» **Required action**
From the entries below, return every line that includes the word "green".

-- Opening Marker --

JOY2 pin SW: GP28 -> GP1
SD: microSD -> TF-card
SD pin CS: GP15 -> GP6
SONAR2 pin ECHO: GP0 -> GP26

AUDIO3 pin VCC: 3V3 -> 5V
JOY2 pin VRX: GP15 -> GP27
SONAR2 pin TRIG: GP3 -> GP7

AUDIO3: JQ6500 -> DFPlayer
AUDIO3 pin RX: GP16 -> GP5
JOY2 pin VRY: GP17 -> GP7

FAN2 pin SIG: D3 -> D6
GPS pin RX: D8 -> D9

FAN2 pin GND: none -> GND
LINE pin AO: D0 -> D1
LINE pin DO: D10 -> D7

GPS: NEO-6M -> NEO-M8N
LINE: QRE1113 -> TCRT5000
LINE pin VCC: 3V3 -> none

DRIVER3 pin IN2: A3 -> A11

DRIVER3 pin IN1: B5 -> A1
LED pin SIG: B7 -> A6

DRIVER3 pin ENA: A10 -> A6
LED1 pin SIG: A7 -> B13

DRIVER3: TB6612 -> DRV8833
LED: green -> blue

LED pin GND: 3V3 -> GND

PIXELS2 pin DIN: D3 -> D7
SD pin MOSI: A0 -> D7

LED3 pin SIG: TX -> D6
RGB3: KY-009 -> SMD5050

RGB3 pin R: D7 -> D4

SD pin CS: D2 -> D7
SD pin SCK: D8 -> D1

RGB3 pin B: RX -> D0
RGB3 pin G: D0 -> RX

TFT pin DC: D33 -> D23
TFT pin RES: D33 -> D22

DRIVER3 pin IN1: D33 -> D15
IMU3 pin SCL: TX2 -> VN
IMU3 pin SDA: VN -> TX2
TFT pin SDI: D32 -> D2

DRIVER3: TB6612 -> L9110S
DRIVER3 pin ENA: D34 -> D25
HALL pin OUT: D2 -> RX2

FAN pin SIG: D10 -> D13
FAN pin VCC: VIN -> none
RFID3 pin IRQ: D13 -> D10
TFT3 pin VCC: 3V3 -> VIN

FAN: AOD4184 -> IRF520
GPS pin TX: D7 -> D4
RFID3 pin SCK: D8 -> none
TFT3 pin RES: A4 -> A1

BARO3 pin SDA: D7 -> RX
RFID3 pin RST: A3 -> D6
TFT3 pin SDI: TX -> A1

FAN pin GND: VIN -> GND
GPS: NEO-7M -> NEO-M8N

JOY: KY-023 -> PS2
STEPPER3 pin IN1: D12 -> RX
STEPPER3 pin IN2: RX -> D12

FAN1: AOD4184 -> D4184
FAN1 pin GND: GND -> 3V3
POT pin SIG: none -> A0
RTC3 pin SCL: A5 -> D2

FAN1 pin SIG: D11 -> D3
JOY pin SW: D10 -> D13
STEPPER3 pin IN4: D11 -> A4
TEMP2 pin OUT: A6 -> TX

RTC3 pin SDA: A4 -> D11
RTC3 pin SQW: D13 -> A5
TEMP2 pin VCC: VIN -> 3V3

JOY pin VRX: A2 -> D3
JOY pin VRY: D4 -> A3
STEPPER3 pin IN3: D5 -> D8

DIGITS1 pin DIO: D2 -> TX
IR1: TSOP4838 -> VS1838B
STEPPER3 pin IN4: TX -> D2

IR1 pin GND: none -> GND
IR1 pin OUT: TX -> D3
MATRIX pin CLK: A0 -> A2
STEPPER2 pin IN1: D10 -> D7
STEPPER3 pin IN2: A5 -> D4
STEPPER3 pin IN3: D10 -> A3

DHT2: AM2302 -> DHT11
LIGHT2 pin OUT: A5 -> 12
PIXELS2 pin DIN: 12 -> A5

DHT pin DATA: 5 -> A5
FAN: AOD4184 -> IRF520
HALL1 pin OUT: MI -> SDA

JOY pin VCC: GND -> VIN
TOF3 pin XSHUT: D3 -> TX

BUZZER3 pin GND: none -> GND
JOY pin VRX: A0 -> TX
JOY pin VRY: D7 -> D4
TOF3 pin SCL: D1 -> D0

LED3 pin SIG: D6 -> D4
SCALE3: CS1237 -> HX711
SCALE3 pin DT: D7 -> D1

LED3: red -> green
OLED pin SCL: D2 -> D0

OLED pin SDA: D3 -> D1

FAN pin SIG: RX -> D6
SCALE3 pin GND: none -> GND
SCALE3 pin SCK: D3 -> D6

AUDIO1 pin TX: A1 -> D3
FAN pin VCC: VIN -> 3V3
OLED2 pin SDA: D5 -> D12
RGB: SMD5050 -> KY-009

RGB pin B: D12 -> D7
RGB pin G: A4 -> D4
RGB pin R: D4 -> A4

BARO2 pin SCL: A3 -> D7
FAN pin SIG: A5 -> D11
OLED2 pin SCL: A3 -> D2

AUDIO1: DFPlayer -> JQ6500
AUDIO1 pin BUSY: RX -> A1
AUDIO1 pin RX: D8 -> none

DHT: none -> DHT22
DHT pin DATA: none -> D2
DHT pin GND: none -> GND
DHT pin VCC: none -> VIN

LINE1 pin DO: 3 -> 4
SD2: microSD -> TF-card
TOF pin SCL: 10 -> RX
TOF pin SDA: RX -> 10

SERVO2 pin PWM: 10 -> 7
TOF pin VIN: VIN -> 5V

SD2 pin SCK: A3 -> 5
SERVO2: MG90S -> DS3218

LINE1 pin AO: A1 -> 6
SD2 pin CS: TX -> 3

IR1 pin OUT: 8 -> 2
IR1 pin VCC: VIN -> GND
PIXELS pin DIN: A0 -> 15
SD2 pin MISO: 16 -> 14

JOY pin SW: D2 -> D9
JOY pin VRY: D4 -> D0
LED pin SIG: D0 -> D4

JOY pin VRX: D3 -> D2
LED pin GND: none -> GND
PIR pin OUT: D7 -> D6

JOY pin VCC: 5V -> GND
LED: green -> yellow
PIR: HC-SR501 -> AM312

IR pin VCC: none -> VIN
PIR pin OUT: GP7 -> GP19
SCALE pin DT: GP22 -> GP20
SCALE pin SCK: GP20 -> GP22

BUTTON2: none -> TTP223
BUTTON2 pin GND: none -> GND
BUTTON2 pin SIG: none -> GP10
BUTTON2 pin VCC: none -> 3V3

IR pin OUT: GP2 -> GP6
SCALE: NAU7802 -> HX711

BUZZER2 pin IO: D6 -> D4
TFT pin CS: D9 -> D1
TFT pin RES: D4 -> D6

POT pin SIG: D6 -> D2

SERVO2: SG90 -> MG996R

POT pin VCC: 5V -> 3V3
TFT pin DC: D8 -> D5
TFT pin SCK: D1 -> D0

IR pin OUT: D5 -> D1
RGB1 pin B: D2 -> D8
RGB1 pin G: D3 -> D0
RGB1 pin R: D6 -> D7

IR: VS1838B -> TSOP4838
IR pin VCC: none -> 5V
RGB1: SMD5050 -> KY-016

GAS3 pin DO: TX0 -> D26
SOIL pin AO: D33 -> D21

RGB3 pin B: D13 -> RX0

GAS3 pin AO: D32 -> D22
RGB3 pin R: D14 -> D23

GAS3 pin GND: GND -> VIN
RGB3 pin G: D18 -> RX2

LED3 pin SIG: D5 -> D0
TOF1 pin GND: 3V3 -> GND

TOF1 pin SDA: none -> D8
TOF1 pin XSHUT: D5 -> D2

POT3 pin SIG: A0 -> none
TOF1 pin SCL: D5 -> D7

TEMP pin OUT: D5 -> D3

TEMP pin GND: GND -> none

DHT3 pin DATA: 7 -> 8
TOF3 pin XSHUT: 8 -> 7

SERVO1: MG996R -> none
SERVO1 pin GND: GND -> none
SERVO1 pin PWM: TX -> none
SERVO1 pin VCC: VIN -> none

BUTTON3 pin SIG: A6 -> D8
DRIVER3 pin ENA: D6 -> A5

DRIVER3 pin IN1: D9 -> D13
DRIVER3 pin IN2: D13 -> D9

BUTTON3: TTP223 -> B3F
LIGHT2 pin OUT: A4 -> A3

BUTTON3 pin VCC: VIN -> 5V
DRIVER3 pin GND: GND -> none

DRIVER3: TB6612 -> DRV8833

-- Closing Marker --

» **Task result**
LED: green -> blue
LED3: red -> green
LED: green -> yellow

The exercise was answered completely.